-- Task to carry out --
Exact reproduction is required for the lines below starting at the line with "camera: 40 degrees left, 15 degrees down" and ending at the line with "(674, 318) = (330, 104): none", both included. No other lines, and no pictures.

──────── Dataset excerpts

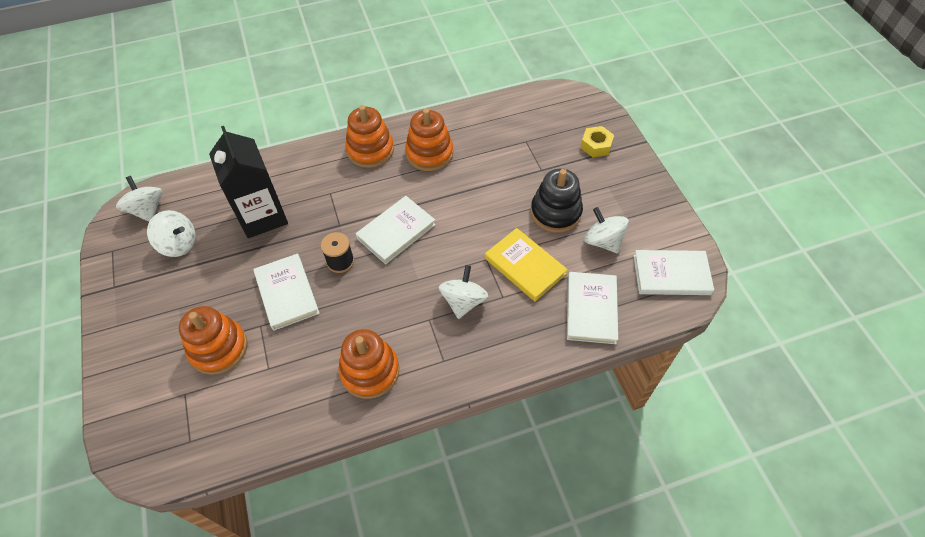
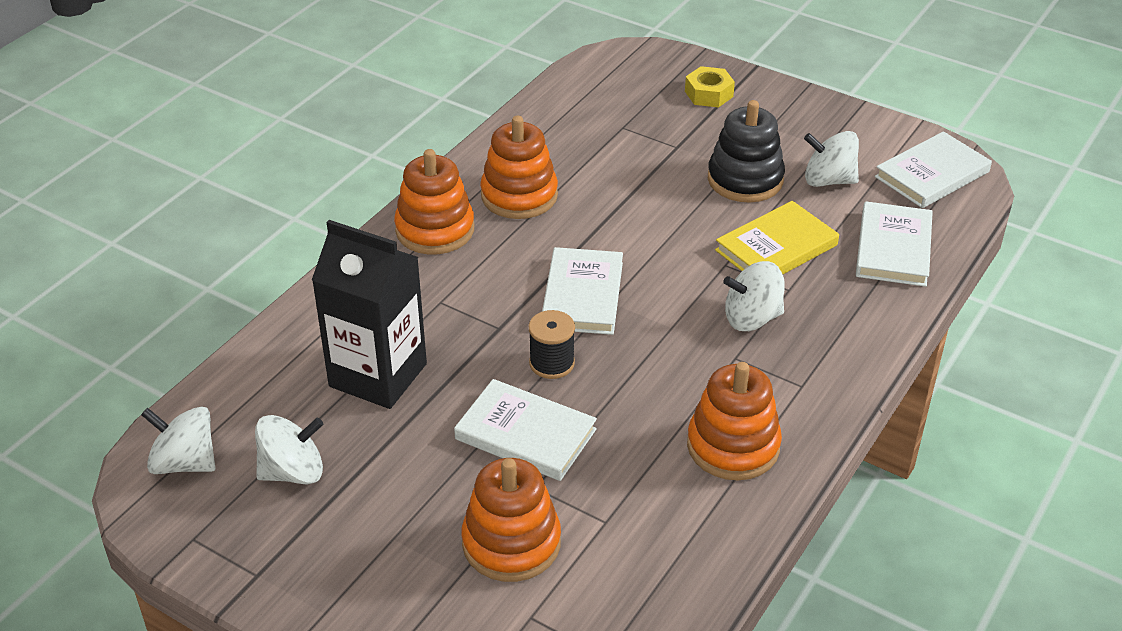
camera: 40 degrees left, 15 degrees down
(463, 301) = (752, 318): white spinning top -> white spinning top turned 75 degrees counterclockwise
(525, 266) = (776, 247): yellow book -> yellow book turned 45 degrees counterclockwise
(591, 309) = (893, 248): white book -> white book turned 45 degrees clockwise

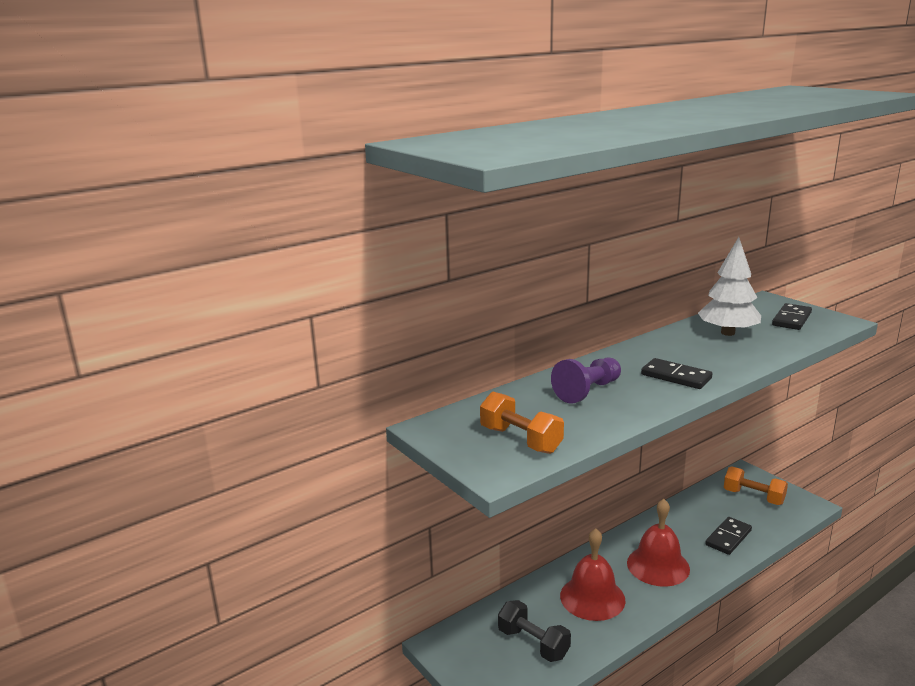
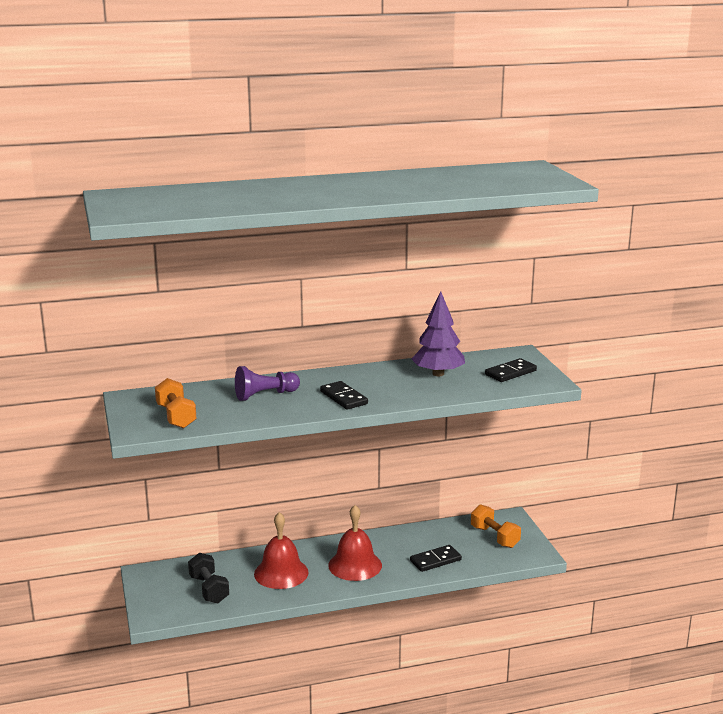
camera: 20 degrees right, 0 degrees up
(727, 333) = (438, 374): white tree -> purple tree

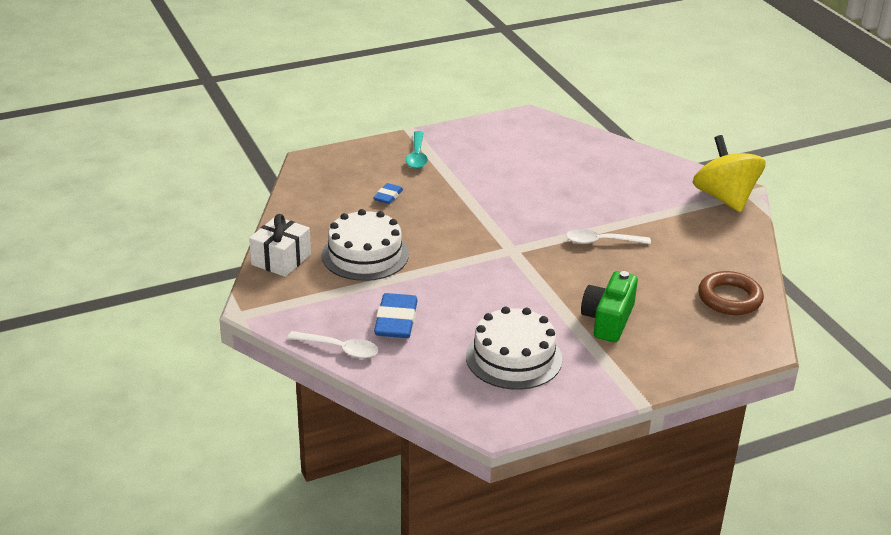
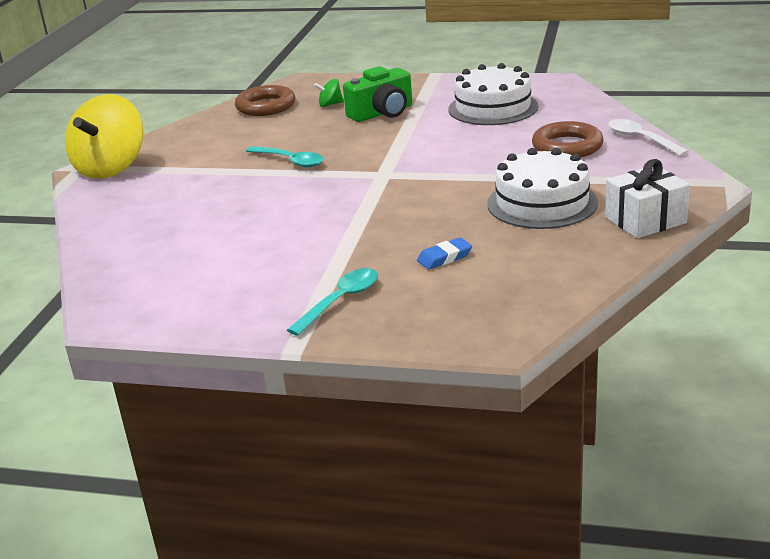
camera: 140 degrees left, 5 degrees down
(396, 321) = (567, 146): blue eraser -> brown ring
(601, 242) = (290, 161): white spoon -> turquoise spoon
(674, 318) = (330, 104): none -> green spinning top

────────────────
──────── Dataset excerpts

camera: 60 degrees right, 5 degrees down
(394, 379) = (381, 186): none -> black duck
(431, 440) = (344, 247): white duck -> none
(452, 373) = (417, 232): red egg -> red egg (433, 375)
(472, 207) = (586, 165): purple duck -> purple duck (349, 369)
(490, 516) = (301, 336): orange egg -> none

────────────────

-- Answer section --
camera: 40 degrees left, 15 degrees down
(463, 301) = (752, 318): white spinning top -> white spinning top turned 75 degrees counterclockwise
(525, 266) = (776, 247): yellow book -> yellow book turned 45 degrees counterclockwise
(591, 309) = (893, 248): white book -> white book turned 45 degrees clockwise

camera: 20 degrees right, 0 degrees up
(727, 333) = (438, 374): white tree -> purple tree

camera: 140 degrees left, 5 degrees down
(396, 321) = (567, 146): blue eraser -> brown ring
(601, 242) = (290, 161): white spoon -> turquoise spoon
(674, 318) = (330, 104): none -> green spinning top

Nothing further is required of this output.